→ **What is needed**:
Working from the entries below, count every line that includes the word "image". Return the figure alone.

→ **Recorded data**:
######

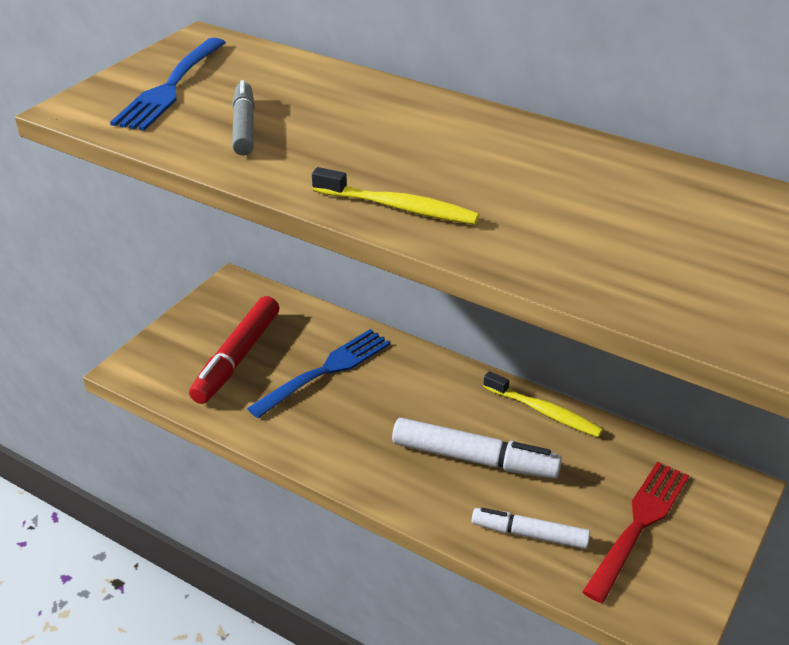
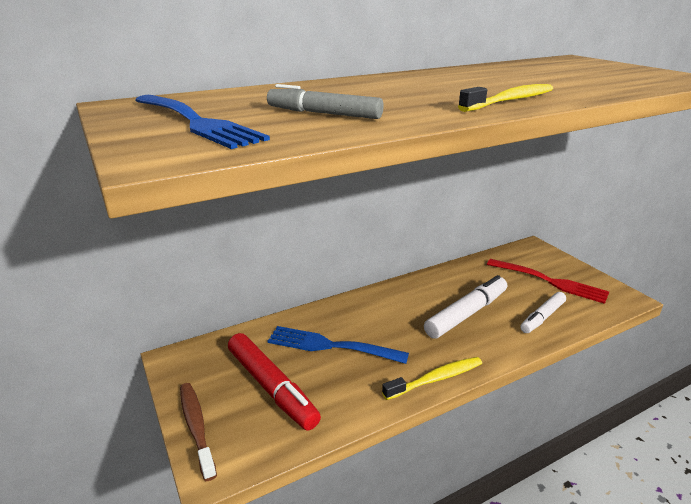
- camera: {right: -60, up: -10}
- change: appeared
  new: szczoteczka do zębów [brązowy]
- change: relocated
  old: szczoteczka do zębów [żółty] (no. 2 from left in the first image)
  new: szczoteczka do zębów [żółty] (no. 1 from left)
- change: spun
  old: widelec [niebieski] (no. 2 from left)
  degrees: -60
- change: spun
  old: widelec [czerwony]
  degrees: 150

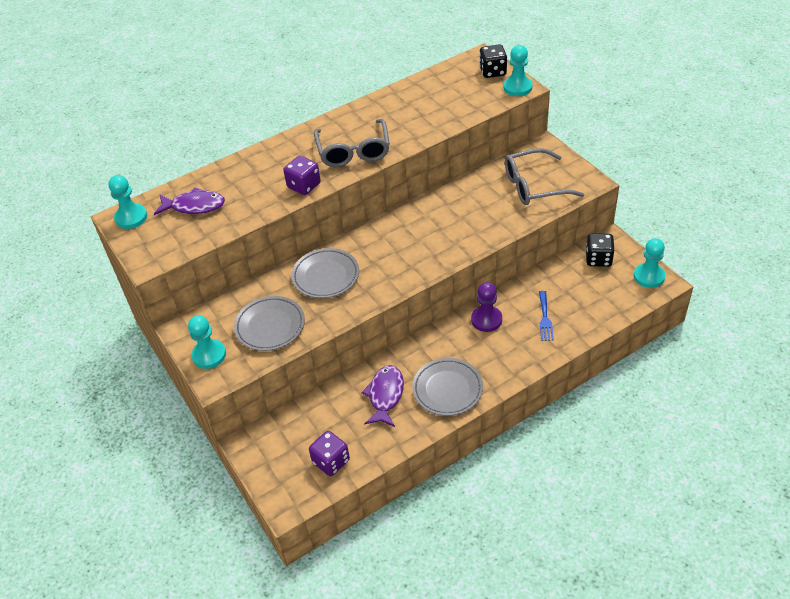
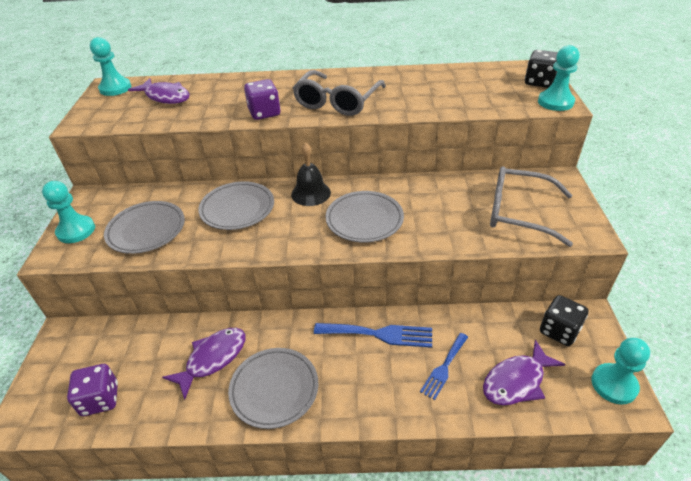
- camera: {right: 30, up: -5}
- change: appeared
  new: dzwonek [czarny]
- change: appeared
  new: talerz [szary] (no. 4 from left)
- change: appeared
  new: ryba [fioletowy] (no. 3 from left)
- change: exchanged
  old: pionek [fioletowy]
  new: widelec [niebieski] (no. 1 from left)

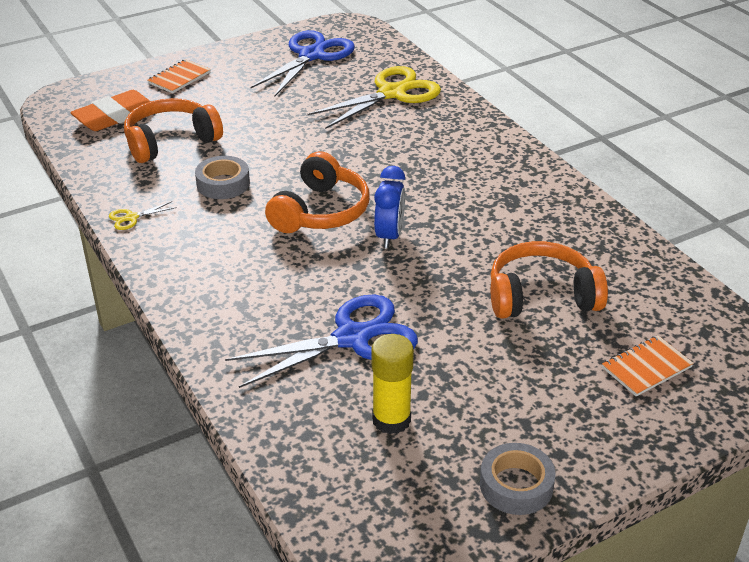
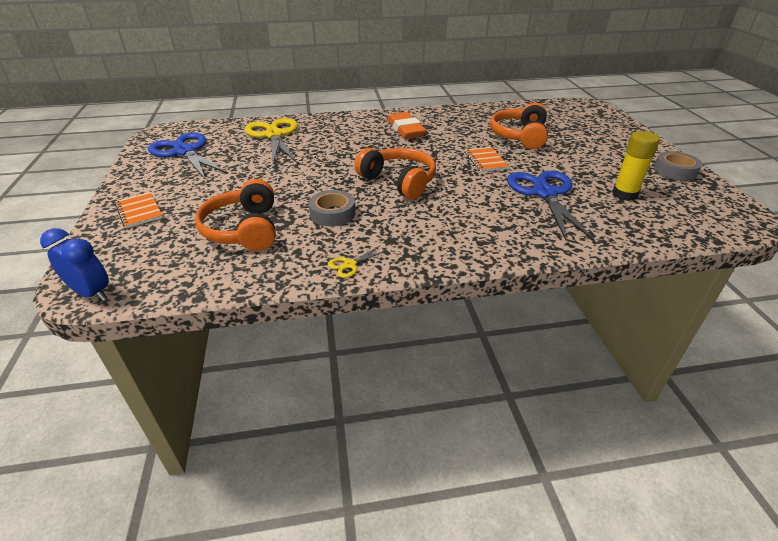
- camera: {right: -70, up: 0}
- change: relocated
  old: gumka do mazania [pomarańczowy]
- change: relocated
  old: budzik [niebieski]
- change: relocated
  old: zeszyt [pomarańczowy] (no. 2 from left)
- change: spun
  old: nożyczki [żółty] (no. 1 from left in the first image)
  degrees: 60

######

→ **Exercise answer**:
2